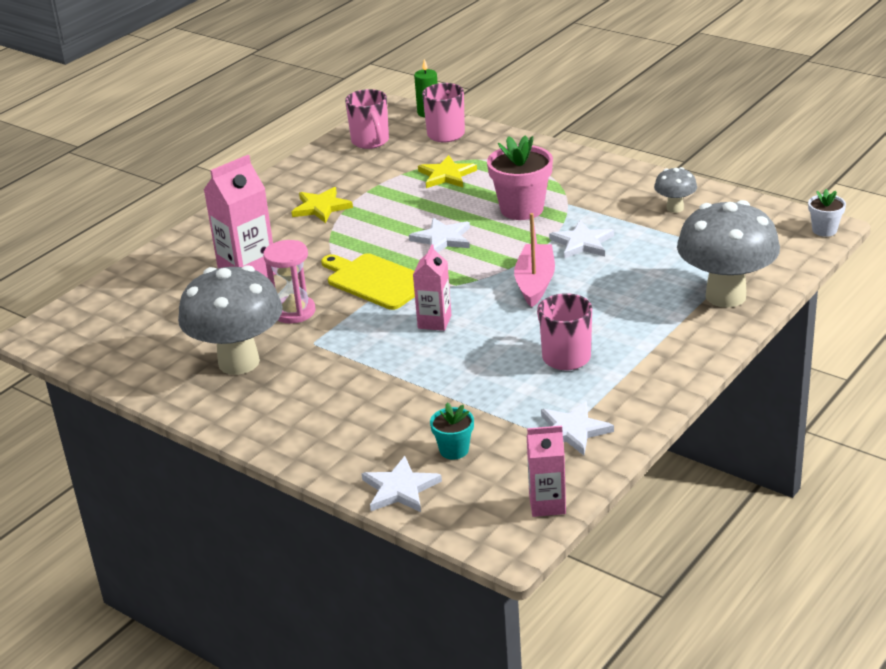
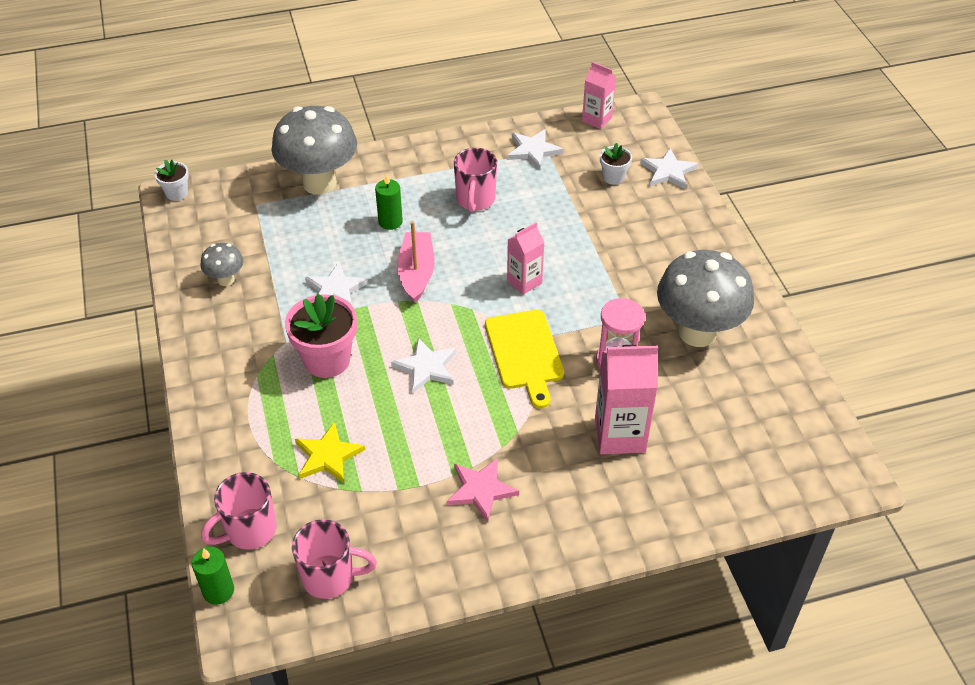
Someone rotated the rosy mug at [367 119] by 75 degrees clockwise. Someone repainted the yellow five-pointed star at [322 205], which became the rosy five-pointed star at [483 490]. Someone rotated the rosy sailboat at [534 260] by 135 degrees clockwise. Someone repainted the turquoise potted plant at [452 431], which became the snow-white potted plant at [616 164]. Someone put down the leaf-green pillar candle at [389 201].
==
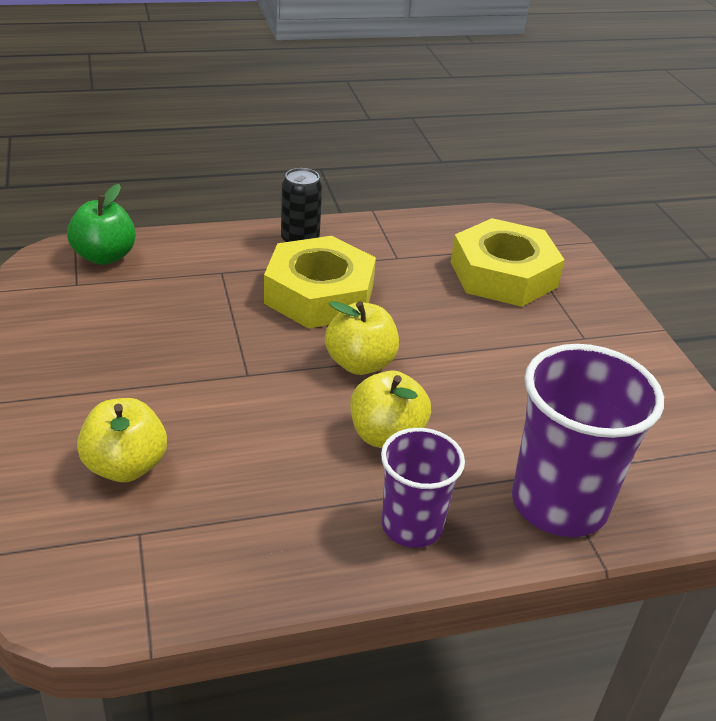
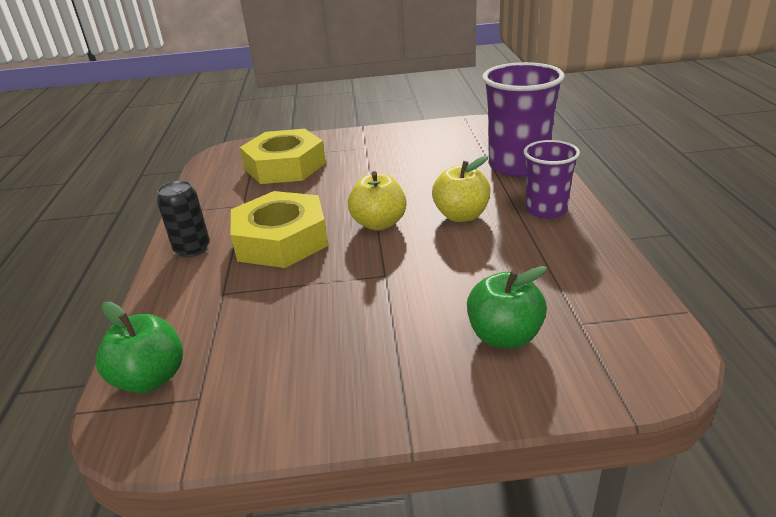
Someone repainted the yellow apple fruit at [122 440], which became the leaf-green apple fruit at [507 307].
--
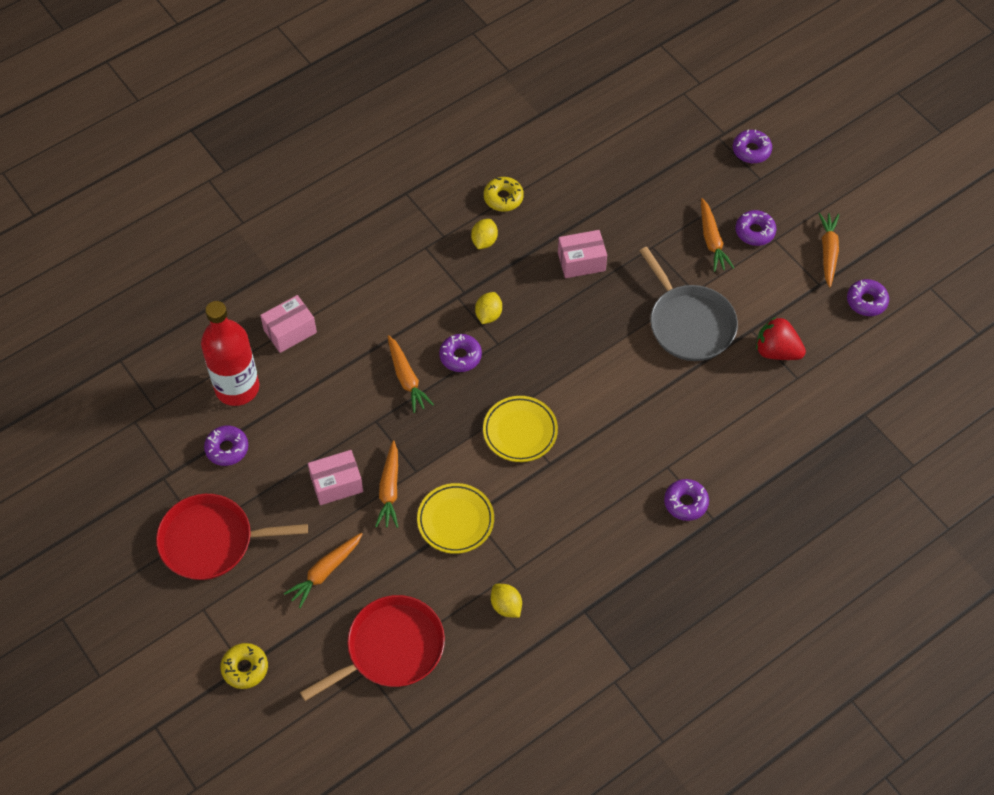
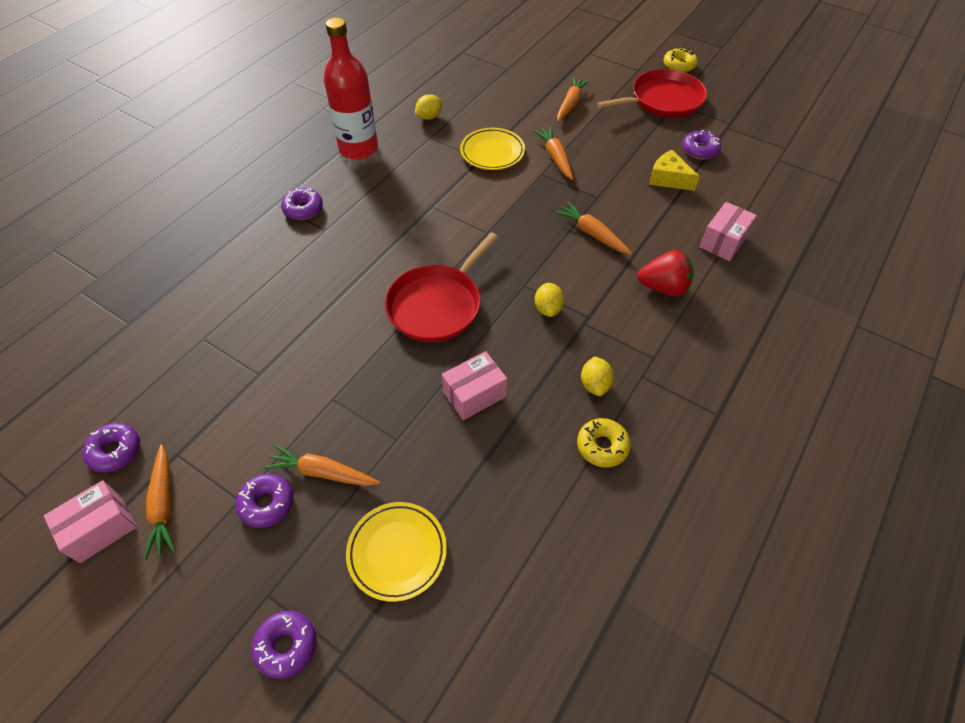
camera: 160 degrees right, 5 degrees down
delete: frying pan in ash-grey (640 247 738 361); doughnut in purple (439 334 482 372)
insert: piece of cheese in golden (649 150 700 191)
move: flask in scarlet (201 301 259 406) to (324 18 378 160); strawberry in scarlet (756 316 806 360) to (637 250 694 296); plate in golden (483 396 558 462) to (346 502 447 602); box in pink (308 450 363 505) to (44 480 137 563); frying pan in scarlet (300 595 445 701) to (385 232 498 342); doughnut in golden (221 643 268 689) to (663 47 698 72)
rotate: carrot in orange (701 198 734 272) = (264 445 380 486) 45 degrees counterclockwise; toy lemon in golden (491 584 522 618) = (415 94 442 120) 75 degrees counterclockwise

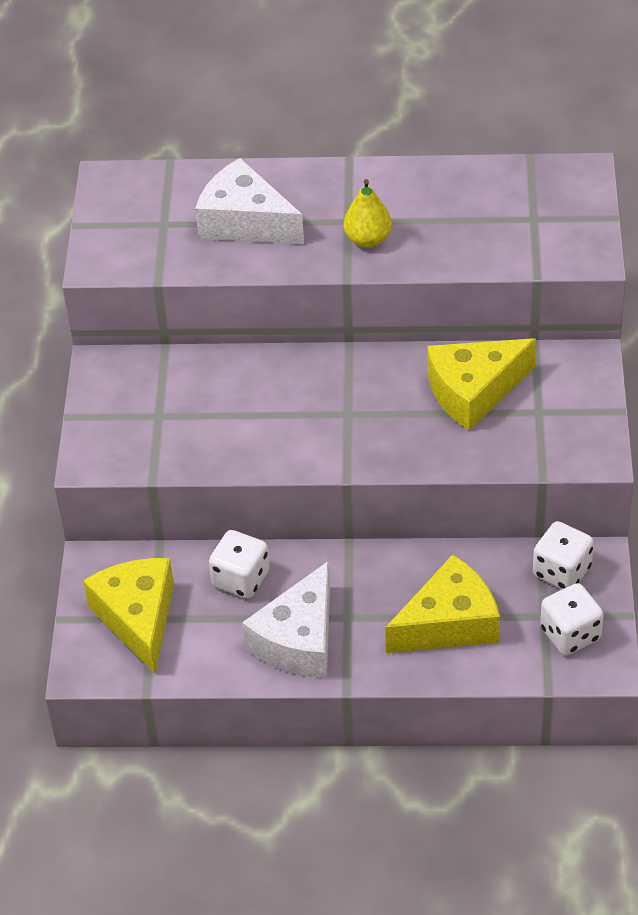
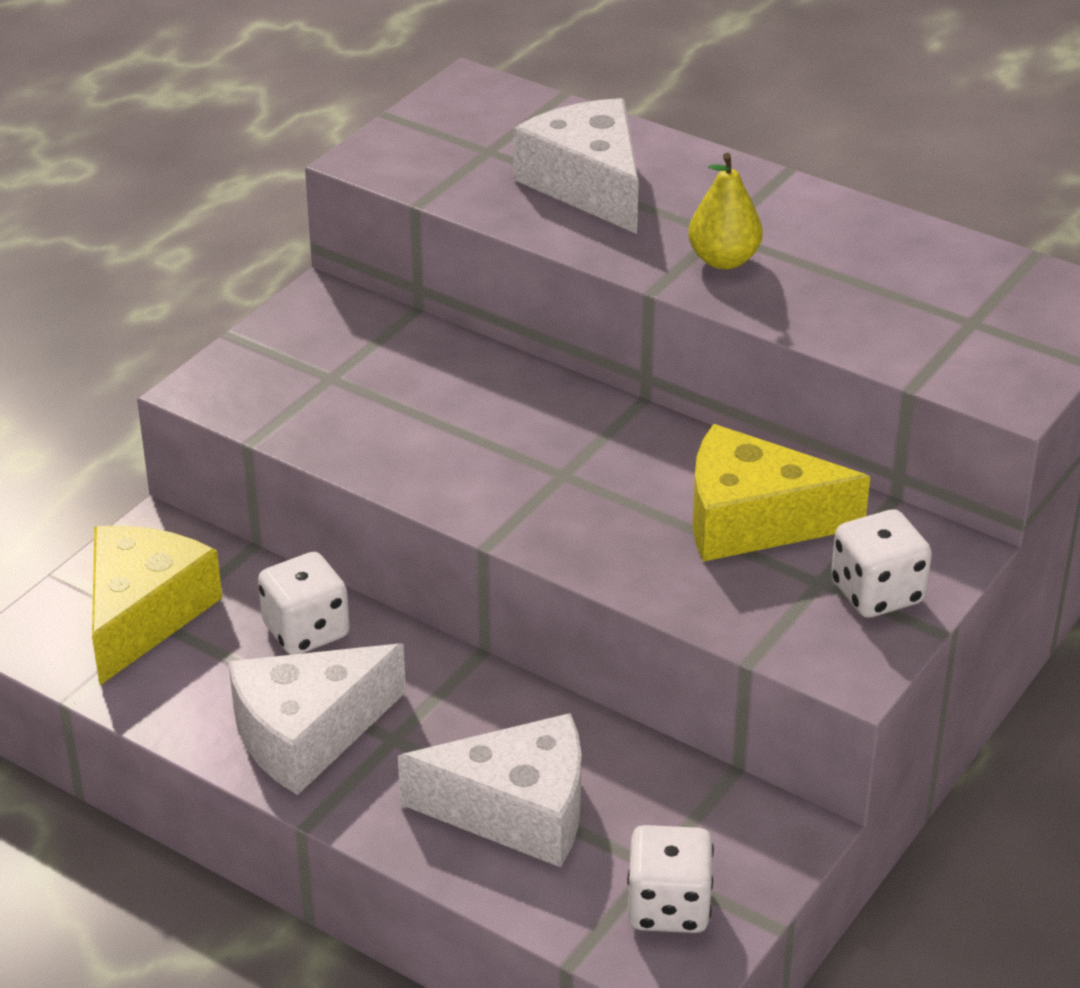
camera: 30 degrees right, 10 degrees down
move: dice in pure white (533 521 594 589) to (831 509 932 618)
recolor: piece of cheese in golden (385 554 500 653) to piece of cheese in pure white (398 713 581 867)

THE PROBLEM: All lines that contain the word "doughnut" must be copied from the records above.

REPLY:
delete: frying pan in ash-grey (640 247 738 361); doughnut in purple (439 334 482 372)
move: flask in scarlet (201 301 259 406) to (324 18 378 160); strawberry in scarlet (756 316 806 360) to (637 250 694 296); plate in golden (483 396 558 462) to (346 502 447 602); box in pink (308 450 363 505) to (44 480 137 563); frying pan in scarlet (300 595 445 701) to (385 232 498 342); doughnut in golden (221 643 268 689) to (663 47 698 72)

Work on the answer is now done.